**DIRECTIONS FOR THIS TASK**. Copy all the lines of the data that include the word "lime".

------ EXERCISE INPUT

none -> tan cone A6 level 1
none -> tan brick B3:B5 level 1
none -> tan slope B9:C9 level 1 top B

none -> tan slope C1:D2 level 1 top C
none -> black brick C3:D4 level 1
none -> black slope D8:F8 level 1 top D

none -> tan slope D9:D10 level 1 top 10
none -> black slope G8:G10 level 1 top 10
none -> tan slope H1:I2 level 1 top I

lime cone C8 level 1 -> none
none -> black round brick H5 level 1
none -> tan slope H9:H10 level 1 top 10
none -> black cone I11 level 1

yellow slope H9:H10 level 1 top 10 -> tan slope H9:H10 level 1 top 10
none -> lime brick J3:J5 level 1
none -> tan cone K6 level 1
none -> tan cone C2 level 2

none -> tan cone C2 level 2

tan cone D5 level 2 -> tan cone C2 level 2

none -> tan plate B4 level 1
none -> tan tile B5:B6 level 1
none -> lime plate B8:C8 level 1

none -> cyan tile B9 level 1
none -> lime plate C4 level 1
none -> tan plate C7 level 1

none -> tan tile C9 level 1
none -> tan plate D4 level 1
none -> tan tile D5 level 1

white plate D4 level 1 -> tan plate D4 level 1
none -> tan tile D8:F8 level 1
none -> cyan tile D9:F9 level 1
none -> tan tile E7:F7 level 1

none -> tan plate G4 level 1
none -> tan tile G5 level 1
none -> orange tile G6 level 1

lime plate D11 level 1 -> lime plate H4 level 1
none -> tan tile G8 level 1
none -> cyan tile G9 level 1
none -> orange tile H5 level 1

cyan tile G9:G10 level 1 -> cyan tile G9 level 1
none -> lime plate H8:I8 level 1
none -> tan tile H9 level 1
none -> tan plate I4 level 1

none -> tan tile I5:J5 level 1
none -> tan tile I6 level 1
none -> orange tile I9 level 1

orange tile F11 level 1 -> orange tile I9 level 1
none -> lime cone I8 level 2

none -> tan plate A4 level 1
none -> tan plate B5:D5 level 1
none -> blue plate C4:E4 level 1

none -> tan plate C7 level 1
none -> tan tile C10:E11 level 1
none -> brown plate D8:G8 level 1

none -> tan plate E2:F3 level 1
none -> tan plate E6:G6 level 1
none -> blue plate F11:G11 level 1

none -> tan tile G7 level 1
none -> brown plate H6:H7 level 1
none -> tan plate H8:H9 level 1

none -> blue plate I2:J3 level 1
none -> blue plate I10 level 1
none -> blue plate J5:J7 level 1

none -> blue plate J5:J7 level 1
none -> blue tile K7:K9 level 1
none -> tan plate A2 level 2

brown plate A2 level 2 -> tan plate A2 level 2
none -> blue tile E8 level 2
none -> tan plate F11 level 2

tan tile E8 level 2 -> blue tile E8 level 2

------------

**ANSWER SPACE**.
lime cone C8 level 1 -> none
none -> lime brick J3:J5 level 1
none -> lime plate B8:C8 level 1
none -> lime plate C4 level 1
lime plate D11 level 1 -> lime plate H4 level 1
none -> lime plate H8:I8 level 1
none -> lime cone I8 level 2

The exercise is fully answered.